■ PROBLEM REQUIREMENTS
Below are records; reproduce exactly the lines from the one that has "- colour: tarro" through the one that has "camera: 145 degrees right, 15 degrees down", ends included, and nothing more.

■ EXERCISE INPUTS

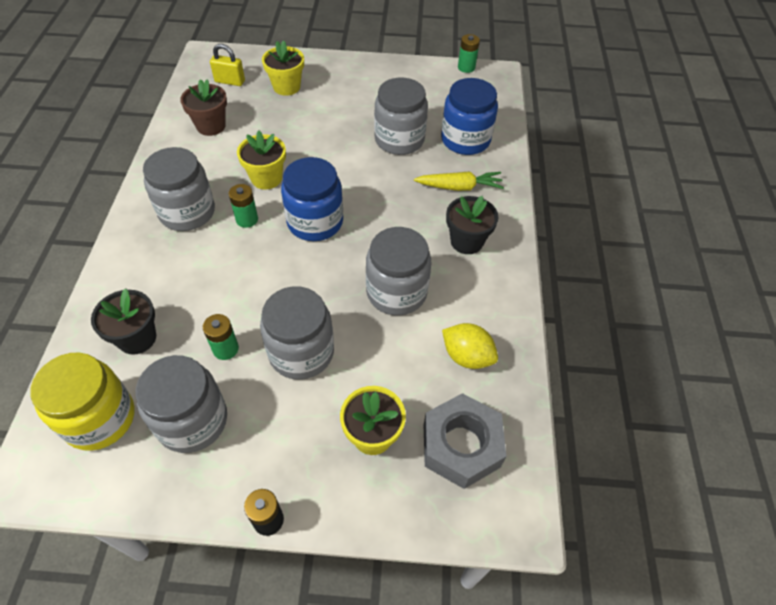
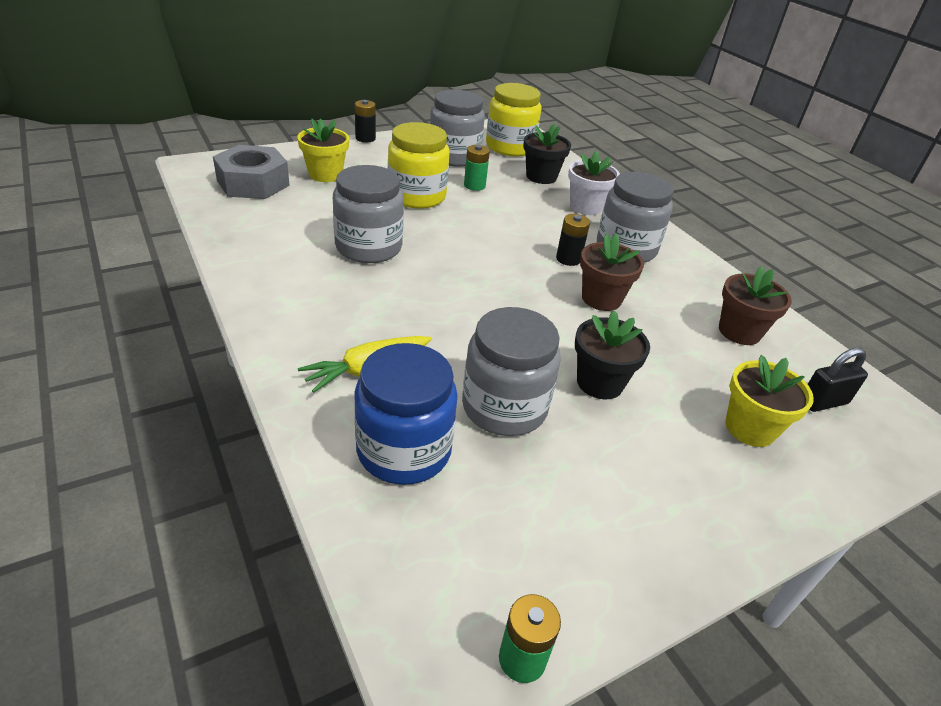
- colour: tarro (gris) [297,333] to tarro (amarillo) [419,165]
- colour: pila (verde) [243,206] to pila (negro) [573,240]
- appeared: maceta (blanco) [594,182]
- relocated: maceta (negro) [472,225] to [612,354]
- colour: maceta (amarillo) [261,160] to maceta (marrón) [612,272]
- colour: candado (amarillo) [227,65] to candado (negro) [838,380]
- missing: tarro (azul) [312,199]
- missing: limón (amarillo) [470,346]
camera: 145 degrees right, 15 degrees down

--

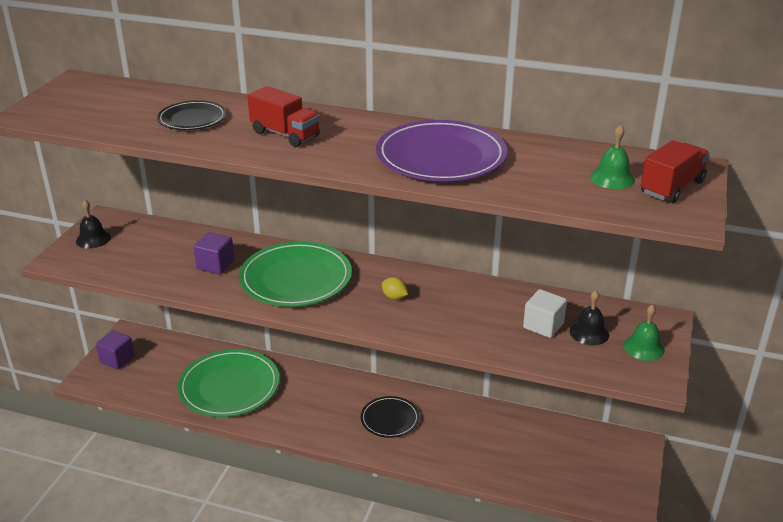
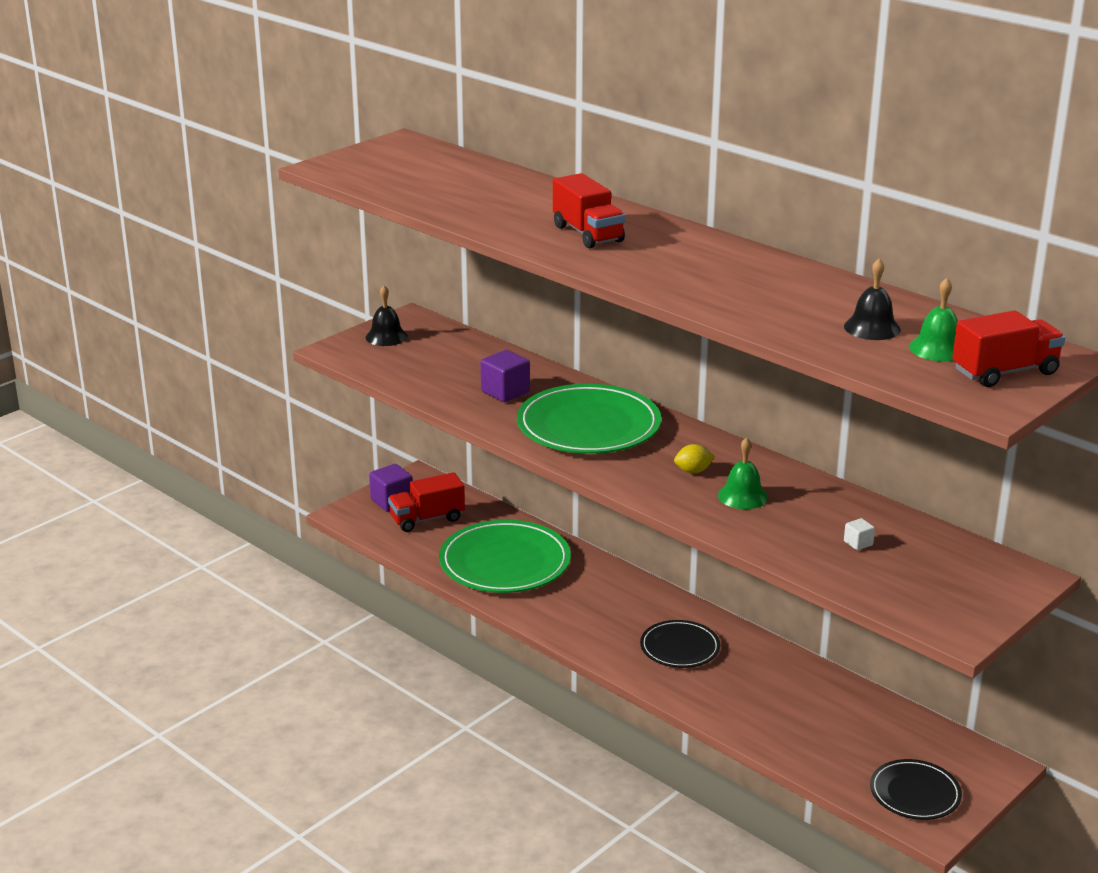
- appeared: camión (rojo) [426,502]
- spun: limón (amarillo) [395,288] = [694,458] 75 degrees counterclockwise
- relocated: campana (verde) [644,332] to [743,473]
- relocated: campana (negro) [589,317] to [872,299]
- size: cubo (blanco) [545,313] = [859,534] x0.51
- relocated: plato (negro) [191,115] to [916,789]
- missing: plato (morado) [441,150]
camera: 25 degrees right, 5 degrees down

■ SOLVED PROBLEM
- colour: tarro (gris) [297,333] to tarro (amarillo) [419,165]
- colour: pila (verde) [243,206] to pila (negro) [573,240]
- appeared: maceta (blanco) [594,182]
- relocated: maceta (negro) [472,225] to [612,354]
- colour: maceta (amarillo) [261,160] to maceta (marrón) [612,272]
- colour: candado (amarillo) [227,65] to candado (negro) [838,380]
- missing: tarro (azul) [312,199]
- missing: limón (amarillo) [470,346]
camera: 145 degrees right, 15 degrees down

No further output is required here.